Recorded data:
============

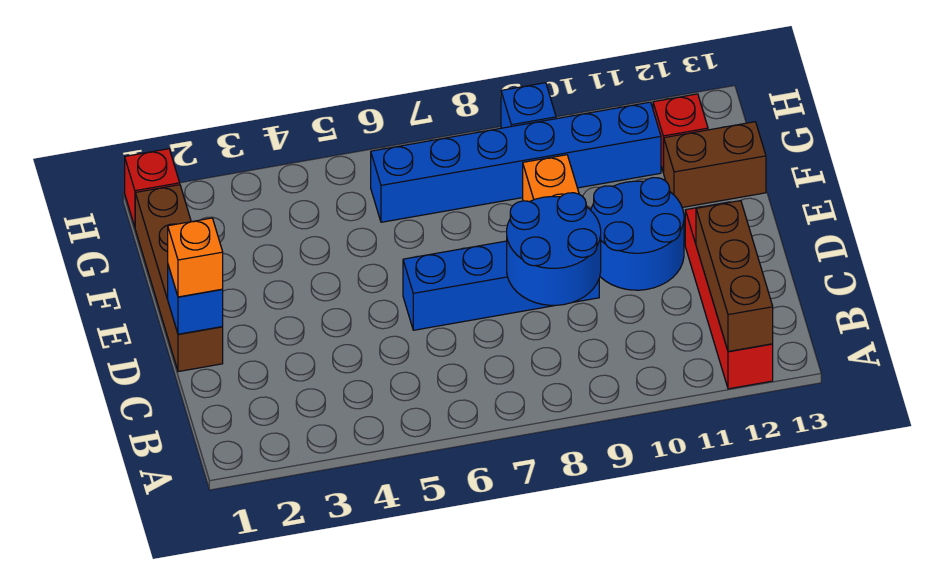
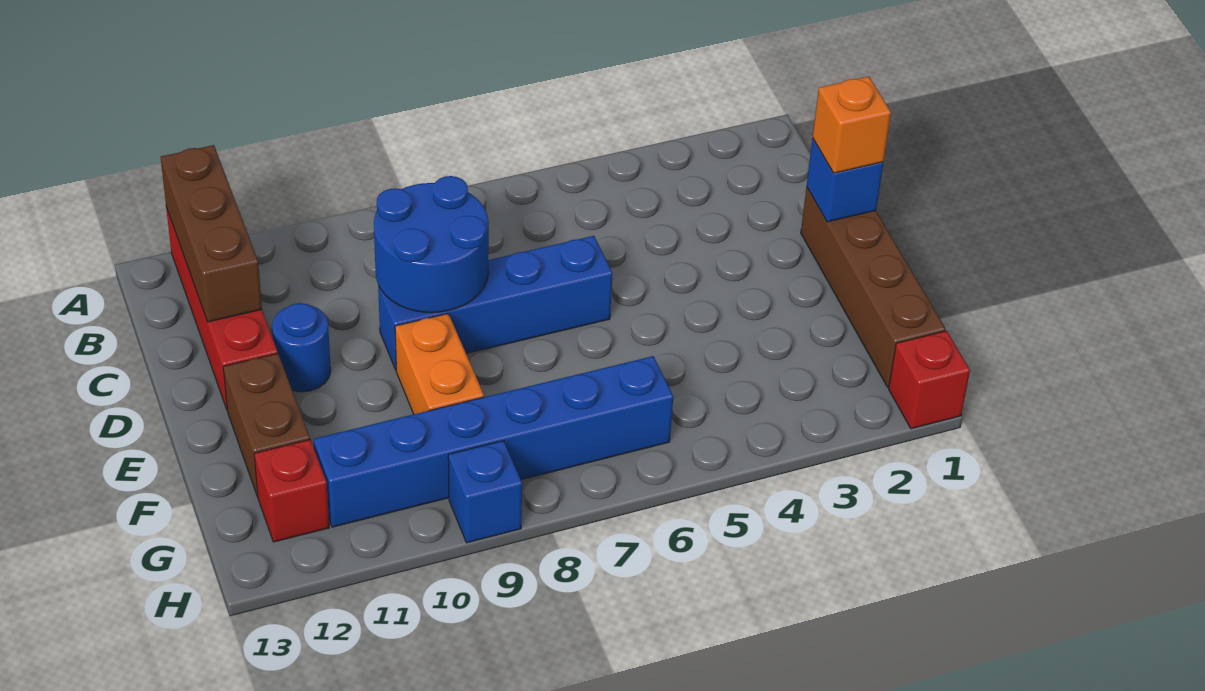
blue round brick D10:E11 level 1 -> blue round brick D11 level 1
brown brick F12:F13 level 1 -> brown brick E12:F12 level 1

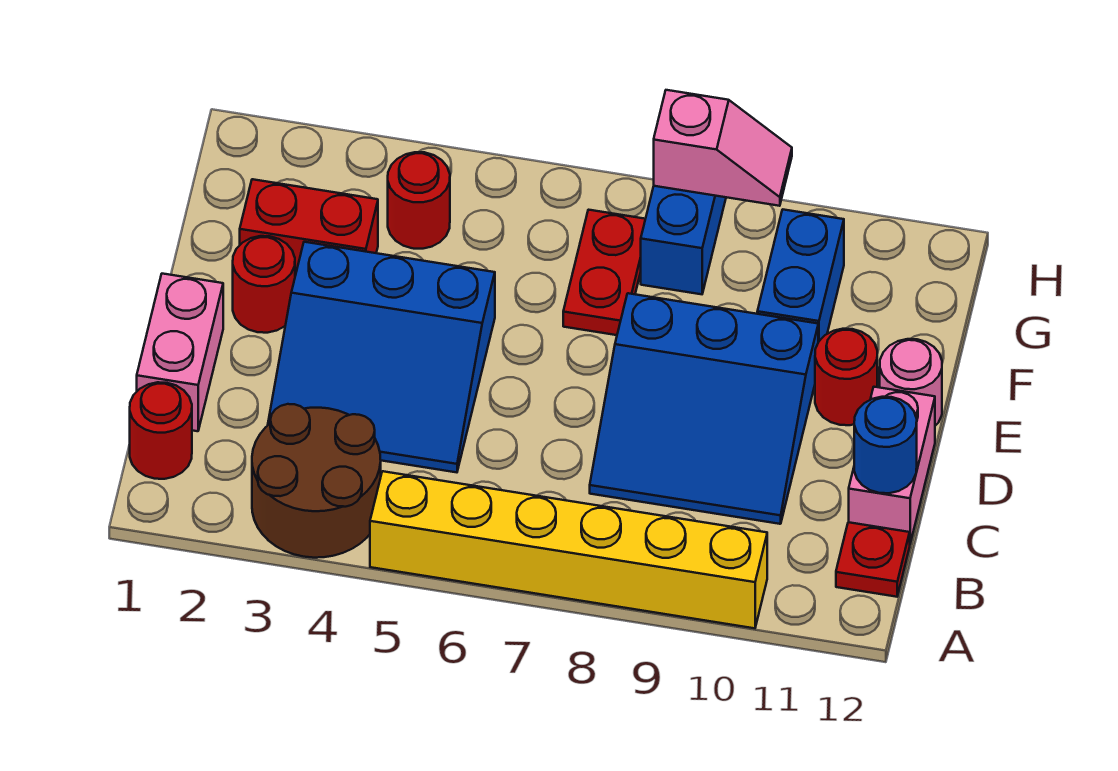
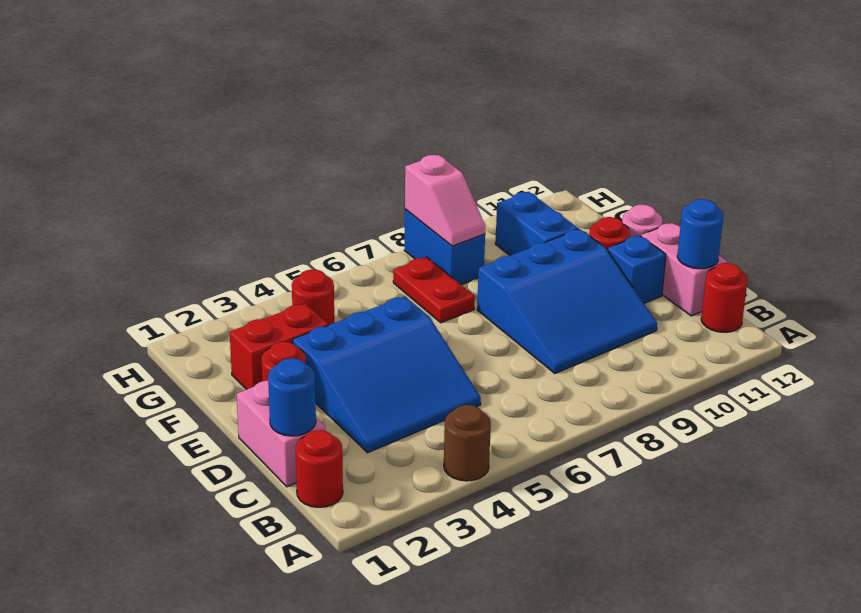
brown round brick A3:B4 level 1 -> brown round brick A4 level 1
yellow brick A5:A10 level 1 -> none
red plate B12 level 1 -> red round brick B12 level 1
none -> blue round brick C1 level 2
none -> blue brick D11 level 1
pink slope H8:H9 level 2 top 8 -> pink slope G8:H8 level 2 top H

============

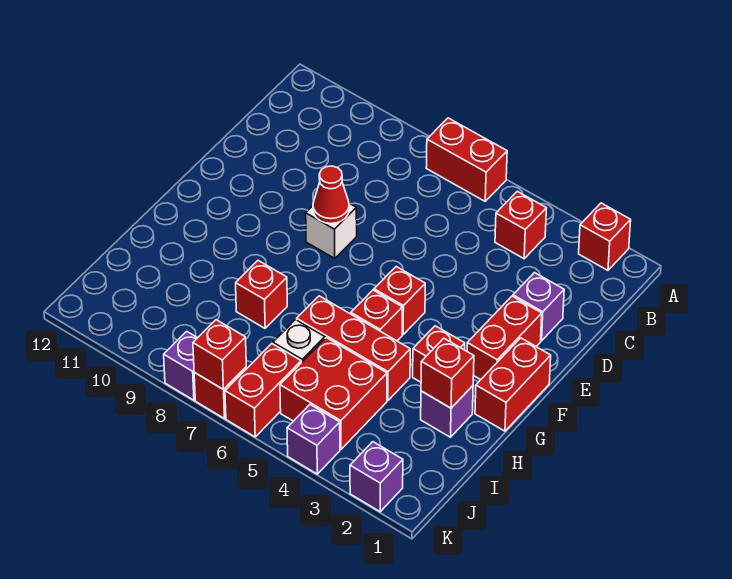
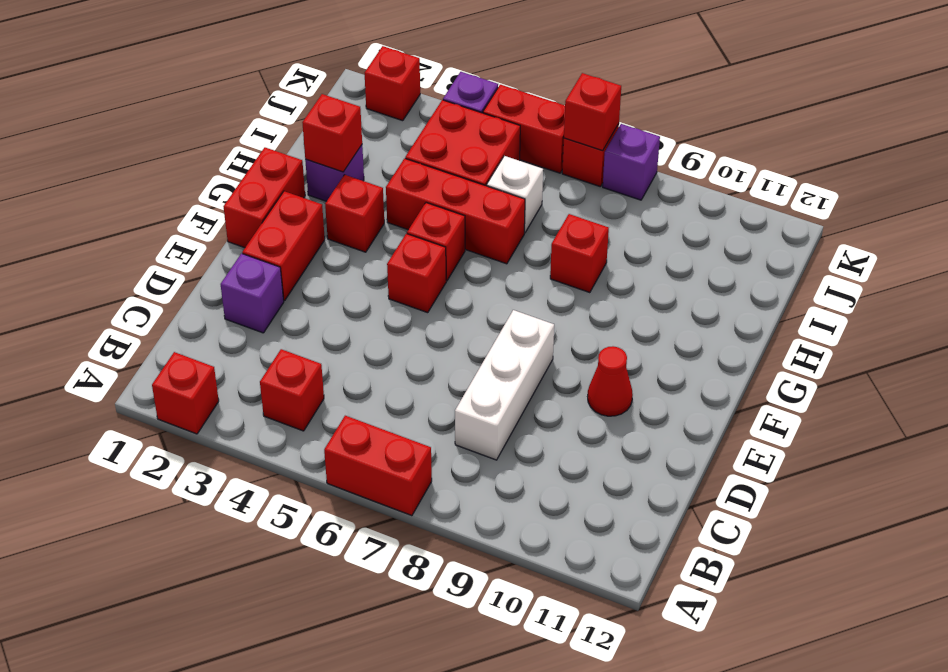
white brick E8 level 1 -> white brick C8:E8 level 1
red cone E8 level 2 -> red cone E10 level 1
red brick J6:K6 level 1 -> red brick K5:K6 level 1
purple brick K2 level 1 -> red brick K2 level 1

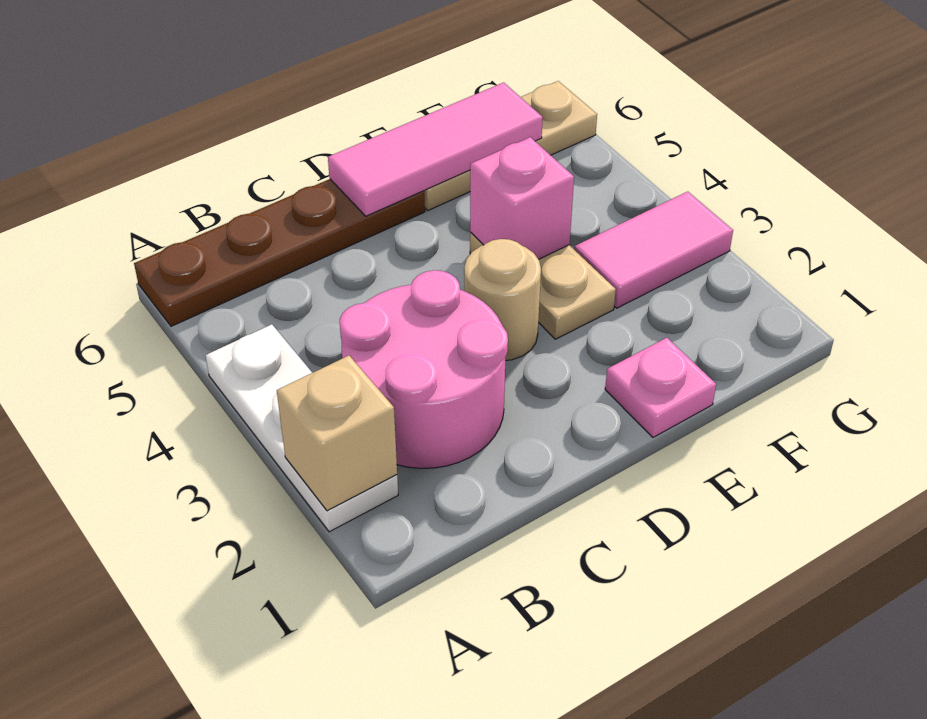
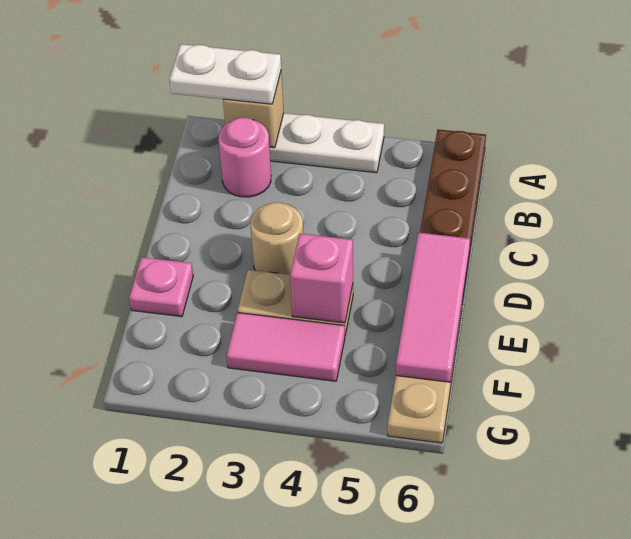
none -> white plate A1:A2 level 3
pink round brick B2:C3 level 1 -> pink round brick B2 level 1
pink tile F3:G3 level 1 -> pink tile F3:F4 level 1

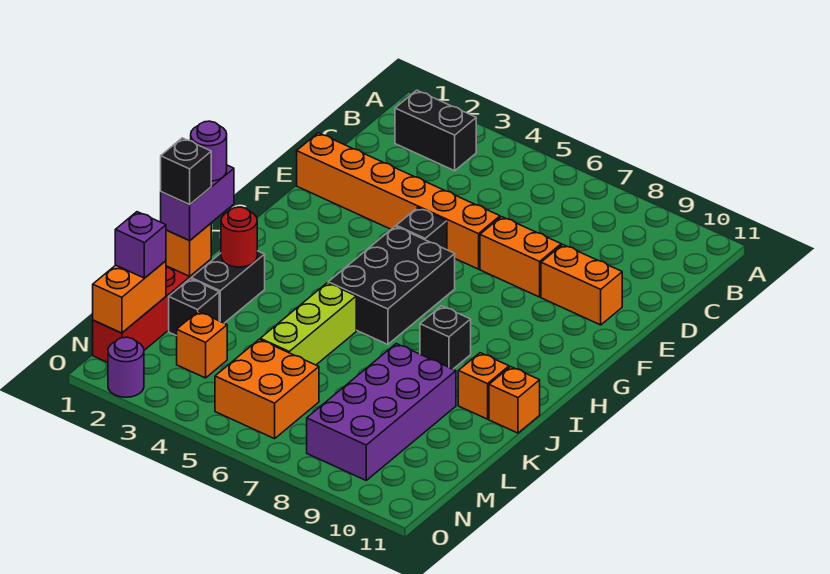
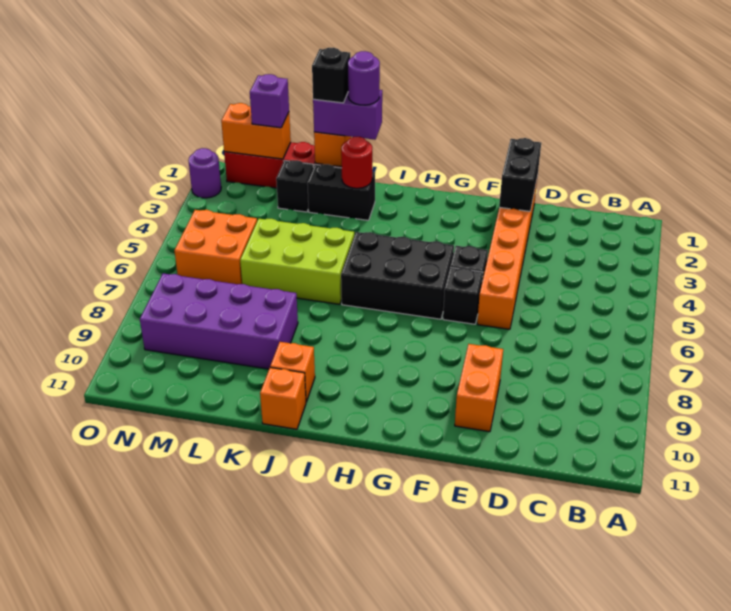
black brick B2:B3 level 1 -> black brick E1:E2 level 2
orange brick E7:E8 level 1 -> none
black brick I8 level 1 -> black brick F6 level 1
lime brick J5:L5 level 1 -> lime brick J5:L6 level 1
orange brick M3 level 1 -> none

============

→ **Task to carry out**:
Every line above in which the word "pink" is present must be copied into the answer.

→ **Your response**:
pink slope H8:H9 level 2 top 8 -> pink slope G8:H8 level 2 top H
pink round brick B2:C3 level 1 -> pink round brick B2 level 1
pink tile F3:G3 level 1 -> pink tile F3:F4 level 1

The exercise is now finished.